======== Records to use ========
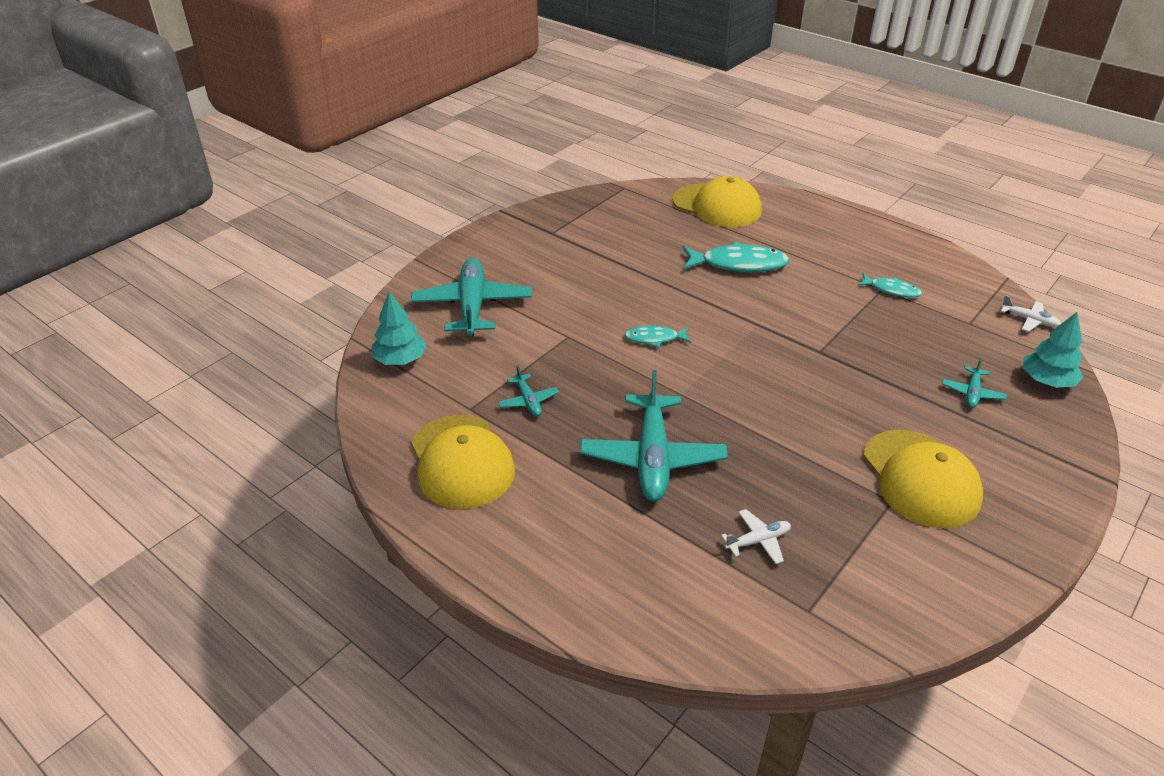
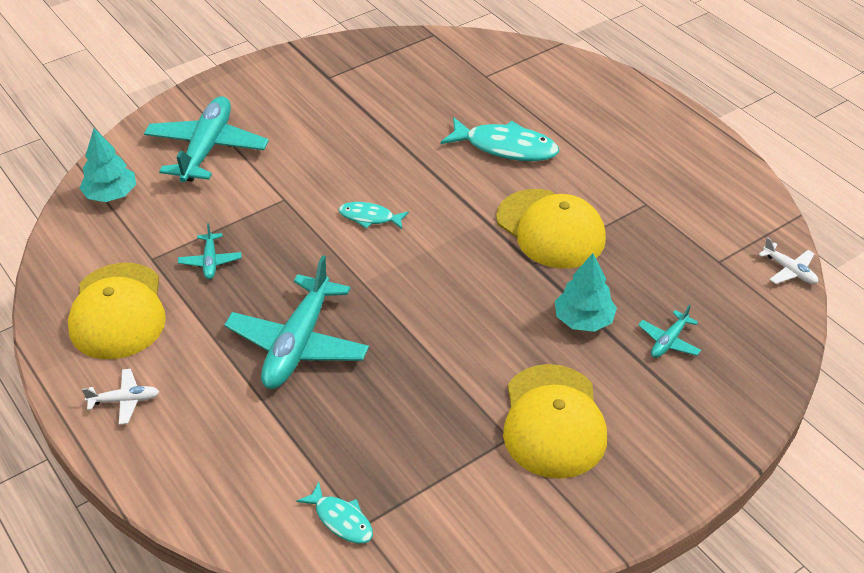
camera: 15 degrees right, 5 degrees up
(717, 206) = (522, 73): yellow cap -> yellow cap (550, 229)
(758, 541) = (353, 449): white plane -> white plane (125, 400)
(891, 290) = (656, 207): turquoise fish -> turquoise fish (341, 520)
(1047, 381) = (761, 344): turquoise tree -> turquoise tree (583, 320)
========
The task: Please reproduce each entry exactly as given and omit the pictures.

Expected answer:
camera: 15 degrees right, 5 degrees up
(717, 206) = (522, 73): yellow cap -> yellow cap (550, 229)
(758, 541) = (353, 449): white plane -> white plane (125, 400)
(891, 290) = (656, 207): turquoise fish -> turquoise fish (341, 520)
(1047, 381) = (761, 344): turquoise tree -> turquoise tree (583, 320)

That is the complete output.